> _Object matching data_
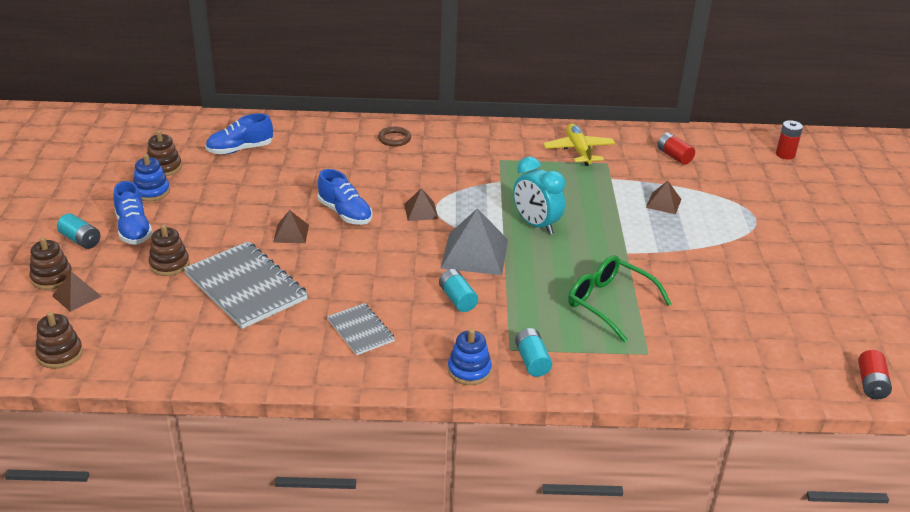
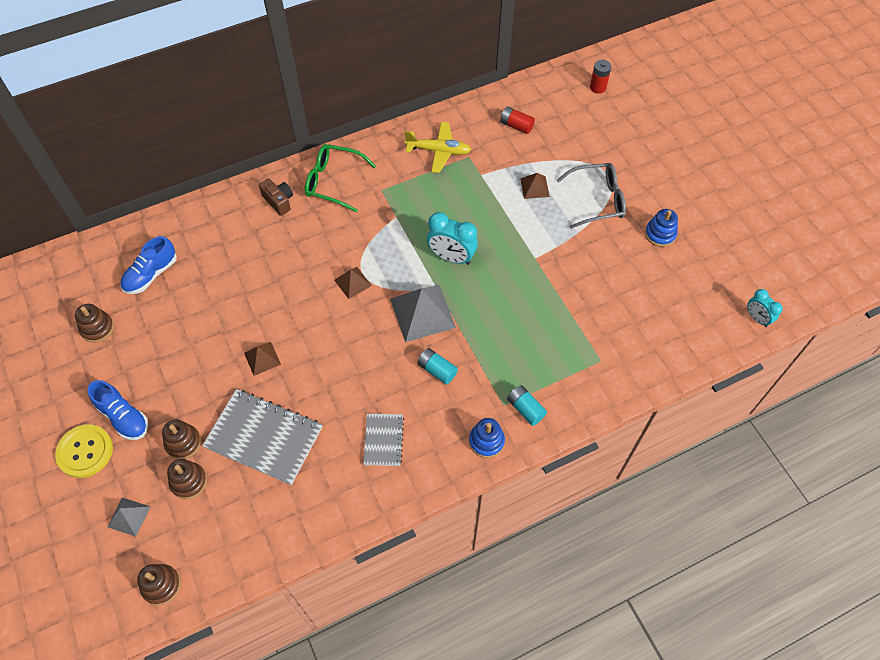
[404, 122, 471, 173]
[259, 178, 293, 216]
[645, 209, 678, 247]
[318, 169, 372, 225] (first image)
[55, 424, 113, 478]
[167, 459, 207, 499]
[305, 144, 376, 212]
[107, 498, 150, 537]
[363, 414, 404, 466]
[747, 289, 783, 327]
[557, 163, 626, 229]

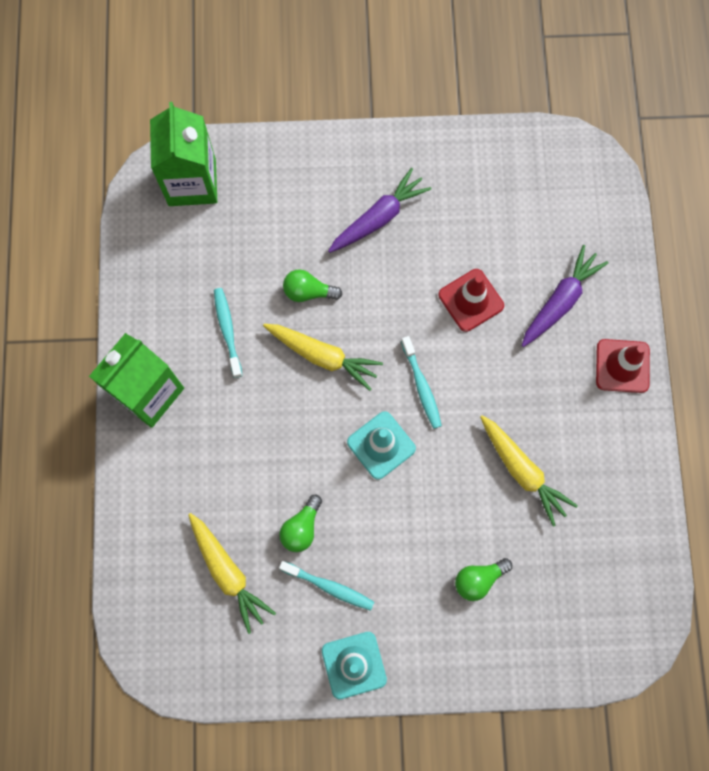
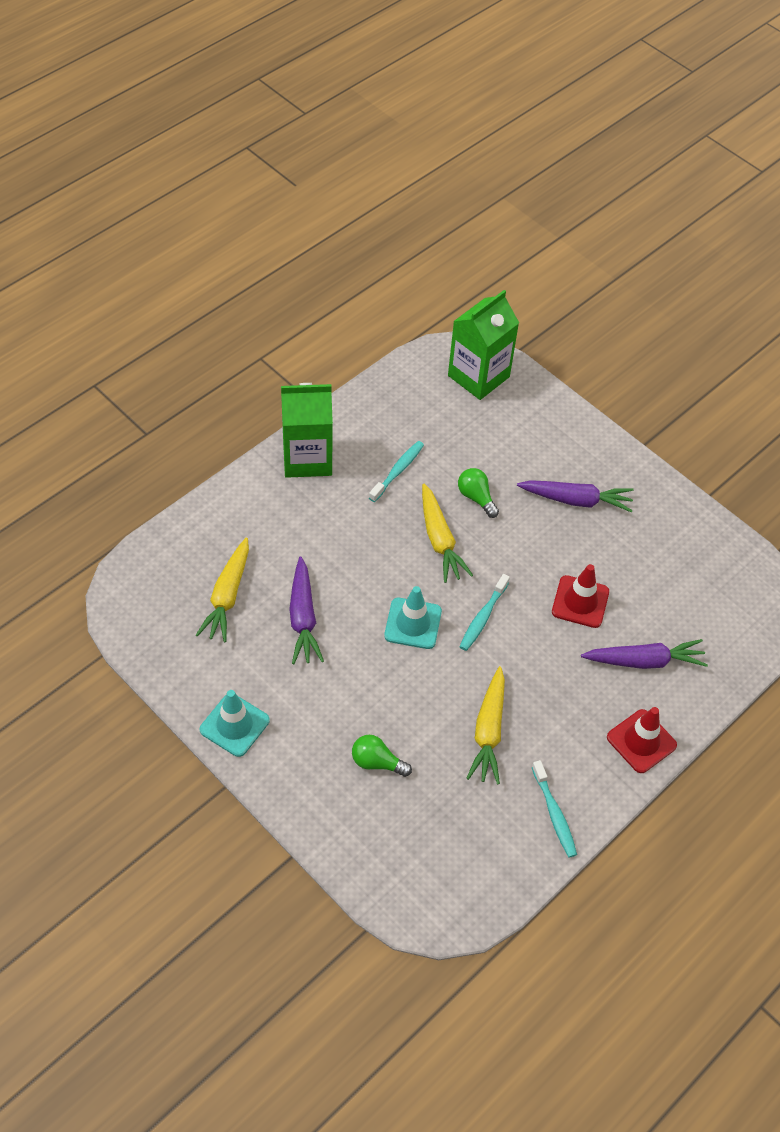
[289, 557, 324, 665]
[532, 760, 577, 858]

> _REQUIRED WORK_
The records above need to be printed in full and exactly, without any of the pictures.

> _RESPONSE TO THIS TASK_
[404, 122, 471, 173]
[259, 178, 293, 216]
[645, 209, 678, 247]
[318, 169, 372, 225] (first image)
[55, 424, 113, 478]
[167, 459, 207, 499]
[305, 144, 376, 212]
[107, 498, 150, 537]
[363, 414, 404, 466]
[747, 289, 783, 327]
[557, 163, 626, 229]

[289, 557, 324, 665]
[532, 760, 577, 858]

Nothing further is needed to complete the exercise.